● Exercise requirements
Repeat the records below word for word.

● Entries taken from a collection
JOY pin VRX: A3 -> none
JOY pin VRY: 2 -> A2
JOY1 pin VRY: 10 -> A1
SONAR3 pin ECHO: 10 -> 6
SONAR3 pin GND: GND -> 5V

● Task solution
JOY pin VRX: A3 -> none
JOY pin VRY: 2 -> A2
JOY1 pin VRY: 10 -> A1
SONAR3 pin ECHO: 10 -> 6
SONAR3 pin GND: GND -> 5V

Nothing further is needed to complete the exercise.